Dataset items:

>> START

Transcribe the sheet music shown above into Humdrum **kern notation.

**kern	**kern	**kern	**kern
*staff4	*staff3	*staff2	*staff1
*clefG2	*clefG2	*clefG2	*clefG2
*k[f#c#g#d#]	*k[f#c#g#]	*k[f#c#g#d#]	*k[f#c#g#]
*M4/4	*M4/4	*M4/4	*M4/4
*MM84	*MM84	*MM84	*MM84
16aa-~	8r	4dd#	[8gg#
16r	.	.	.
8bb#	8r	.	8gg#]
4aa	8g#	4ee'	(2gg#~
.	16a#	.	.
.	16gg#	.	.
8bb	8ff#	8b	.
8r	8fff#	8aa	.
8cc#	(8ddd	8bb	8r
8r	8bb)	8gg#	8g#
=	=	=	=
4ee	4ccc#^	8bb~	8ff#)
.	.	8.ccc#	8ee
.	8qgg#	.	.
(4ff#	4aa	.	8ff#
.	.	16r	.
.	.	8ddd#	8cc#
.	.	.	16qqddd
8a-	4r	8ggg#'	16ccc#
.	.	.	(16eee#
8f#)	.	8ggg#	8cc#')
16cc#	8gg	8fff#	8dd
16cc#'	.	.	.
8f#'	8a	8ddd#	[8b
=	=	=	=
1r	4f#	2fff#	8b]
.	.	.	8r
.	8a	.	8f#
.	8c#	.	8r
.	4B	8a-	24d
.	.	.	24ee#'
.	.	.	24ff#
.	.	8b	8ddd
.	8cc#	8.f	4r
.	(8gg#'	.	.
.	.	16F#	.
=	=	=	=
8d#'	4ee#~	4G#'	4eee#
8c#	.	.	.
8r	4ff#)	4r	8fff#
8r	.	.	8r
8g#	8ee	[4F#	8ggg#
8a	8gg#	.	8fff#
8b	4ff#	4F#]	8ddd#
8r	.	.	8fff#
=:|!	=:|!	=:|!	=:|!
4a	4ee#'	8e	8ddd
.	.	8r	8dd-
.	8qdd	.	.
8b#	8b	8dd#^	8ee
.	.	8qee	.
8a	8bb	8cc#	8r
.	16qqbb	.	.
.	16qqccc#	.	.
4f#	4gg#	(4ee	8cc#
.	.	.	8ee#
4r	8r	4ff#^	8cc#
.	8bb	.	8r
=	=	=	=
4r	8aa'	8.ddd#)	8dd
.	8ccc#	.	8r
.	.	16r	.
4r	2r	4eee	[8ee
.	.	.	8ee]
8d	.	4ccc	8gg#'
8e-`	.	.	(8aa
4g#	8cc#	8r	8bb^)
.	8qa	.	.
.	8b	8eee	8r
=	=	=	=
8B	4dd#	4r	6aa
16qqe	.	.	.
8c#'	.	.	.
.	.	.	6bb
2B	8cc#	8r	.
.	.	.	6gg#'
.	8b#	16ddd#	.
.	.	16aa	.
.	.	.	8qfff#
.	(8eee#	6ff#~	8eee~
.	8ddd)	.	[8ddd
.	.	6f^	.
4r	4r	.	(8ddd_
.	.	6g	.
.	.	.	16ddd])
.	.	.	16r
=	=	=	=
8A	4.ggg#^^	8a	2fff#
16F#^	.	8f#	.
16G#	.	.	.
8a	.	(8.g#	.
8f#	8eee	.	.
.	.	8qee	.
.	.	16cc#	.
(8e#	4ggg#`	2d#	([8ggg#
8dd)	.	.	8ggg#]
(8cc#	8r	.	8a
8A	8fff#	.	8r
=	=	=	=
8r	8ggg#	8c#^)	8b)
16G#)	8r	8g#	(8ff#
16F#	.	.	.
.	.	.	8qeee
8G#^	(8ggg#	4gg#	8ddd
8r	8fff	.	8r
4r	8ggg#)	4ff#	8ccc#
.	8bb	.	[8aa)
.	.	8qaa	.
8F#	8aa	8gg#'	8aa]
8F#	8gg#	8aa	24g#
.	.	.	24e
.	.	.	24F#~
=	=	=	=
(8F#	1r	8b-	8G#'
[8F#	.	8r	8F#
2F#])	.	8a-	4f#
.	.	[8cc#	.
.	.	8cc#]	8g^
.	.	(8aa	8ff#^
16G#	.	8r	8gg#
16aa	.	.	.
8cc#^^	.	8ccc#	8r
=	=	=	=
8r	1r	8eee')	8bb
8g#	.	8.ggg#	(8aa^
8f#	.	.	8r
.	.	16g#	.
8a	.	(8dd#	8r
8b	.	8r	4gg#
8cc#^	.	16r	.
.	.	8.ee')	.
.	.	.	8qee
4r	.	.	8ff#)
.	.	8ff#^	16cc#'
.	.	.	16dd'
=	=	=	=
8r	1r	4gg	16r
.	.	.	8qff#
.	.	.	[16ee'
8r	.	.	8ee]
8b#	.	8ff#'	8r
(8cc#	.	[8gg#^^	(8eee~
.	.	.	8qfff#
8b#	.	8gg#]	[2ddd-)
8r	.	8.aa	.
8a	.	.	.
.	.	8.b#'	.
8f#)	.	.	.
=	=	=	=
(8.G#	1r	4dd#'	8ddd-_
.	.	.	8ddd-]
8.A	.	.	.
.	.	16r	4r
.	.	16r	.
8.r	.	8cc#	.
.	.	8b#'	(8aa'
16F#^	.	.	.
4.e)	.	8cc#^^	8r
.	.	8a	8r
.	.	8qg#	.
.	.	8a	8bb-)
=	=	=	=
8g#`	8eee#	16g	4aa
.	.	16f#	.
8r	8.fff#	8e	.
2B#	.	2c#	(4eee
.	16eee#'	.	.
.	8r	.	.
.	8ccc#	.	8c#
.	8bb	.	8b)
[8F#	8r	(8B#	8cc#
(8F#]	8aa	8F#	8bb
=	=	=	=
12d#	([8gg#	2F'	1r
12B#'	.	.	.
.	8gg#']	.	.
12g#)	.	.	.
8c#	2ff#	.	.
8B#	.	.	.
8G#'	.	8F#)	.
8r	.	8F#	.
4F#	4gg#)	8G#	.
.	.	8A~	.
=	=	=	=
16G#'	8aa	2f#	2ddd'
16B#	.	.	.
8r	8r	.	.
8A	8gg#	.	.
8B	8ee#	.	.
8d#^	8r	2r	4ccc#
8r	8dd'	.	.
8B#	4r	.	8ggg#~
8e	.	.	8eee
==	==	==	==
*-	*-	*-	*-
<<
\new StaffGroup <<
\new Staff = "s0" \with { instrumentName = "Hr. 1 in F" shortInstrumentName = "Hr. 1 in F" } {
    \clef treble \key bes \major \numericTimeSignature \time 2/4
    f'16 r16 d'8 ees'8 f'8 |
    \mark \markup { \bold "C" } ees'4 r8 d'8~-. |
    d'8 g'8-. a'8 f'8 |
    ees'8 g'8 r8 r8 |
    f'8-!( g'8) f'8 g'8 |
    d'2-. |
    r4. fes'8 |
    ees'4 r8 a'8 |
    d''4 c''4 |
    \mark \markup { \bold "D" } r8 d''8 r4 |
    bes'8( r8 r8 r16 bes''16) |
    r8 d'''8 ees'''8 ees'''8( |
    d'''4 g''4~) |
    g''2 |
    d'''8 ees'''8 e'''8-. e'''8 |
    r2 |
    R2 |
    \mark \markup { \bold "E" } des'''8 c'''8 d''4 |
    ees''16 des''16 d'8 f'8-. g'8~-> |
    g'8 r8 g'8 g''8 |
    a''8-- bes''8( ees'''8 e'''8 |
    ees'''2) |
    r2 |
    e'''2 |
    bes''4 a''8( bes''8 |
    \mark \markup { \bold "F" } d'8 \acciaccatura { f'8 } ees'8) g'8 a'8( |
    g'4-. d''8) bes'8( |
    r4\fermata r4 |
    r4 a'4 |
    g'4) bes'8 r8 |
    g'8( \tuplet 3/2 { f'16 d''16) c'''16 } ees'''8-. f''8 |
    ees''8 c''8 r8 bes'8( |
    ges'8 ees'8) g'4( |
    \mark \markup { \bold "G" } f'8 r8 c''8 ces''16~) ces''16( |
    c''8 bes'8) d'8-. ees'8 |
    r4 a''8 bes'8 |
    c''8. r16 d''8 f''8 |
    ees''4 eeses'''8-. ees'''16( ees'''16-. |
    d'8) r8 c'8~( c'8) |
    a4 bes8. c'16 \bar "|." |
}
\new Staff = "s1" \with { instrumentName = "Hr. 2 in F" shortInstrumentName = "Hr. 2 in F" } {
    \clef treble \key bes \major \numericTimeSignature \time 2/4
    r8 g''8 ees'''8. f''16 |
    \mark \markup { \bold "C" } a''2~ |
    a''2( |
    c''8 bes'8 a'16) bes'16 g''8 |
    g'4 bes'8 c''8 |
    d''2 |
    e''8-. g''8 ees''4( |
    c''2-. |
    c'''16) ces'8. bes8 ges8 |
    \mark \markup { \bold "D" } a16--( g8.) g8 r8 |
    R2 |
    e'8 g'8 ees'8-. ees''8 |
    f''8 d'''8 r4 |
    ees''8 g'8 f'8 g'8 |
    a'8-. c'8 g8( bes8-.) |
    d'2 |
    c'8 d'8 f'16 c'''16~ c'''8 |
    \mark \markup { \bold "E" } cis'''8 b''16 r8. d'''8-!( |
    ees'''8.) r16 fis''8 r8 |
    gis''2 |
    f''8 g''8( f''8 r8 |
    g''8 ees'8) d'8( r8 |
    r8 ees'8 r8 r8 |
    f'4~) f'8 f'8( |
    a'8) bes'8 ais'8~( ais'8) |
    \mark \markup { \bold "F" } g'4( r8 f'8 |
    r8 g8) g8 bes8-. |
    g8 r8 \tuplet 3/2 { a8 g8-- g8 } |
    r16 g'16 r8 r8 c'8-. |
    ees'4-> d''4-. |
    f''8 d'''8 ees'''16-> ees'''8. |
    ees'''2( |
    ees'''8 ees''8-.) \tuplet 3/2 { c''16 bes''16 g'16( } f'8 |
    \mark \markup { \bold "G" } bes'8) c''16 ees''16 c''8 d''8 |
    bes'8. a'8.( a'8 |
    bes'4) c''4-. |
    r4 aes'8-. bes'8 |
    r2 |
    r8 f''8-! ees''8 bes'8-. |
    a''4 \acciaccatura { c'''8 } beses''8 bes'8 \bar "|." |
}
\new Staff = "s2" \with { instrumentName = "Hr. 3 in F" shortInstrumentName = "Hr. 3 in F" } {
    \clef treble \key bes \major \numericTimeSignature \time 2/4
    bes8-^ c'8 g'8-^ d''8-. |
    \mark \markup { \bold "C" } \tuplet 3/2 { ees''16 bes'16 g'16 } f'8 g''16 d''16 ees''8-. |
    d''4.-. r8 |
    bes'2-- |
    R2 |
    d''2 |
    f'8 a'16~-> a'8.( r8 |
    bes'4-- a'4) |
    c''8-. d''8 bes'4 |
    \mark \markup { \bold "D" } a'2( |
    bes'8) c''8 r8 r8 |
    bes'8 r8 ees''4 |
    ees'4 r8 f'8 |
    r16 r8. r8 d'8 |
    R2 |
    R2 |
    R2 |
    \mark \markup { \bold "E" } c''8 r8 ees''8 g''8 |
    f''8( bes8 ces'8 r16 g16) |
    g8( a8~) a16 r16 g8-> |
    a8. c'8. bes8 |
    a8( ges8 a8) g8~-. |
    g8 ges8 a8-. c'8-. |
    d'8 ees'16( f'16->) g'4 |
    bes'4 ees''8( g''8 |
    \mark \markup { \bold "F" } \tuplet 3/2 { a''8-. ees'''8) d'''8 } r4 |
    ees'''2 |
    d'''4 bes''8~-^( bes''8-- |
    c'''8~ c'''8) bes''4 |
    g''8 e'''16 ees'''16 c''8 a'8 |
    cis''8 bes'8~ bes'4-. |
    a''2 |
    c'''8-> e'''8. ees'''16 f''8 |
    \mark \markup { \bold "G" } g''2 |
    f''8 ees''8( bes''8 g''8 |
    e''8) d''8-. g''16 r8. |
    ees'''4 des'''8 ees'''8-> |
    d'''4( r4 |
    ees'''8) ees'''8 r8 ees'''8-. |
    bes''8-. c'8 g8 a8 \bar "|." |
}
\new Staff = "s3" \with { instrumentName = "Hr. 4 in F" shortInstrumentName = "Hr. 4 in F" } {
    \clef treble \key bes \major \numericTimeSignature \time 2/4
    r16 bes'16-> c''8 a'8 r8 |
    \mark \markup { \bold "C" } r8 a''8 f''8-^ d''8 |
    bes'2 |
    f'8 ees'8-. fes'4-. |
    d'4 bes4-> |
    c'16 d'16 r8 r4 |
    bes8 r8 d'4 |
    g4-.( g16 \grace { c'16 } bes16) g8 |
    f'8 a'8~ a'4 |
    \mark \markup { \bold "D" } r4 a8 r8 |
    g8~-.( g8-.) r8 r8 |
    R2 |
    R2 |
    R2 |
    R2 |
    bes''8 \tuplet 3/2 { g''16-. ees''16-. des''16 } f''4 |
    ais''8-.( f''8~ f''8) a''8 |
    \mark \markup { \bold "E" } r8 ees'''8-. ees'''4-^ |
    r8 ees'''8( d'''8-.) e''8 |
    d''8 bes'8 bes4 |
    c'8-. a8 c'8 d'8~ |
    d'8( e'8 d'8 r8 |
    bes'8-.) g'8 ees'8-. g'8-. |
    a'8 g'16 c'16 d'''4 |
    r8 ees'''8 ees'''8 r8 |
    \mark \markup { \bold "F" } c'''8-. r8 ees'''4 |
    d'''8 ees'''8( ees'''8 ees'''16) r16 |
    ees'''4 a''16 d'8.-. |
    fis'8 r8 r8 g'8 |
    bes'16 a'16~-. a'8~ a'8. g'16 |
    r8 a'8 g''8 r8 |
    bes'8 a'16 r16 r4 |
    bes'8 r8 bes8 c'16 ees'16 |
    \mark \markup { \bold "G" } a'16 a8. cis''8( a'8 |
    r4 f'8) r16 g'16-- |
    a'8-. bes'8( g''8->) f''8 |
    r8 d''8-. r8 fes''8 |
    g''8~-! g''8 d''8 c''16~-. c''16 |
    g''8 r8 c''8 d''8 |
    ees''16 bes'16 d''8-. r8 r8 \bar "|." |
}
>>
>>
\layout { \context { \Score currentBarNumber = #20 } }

>> END

What the task asks | Find each line in the material above that contains the string "kern". Copy every such line in full.

The solution |
Transcribe the sheet music shown above into Humdrum **kern notation.
**kern	**kern	**kern	**kern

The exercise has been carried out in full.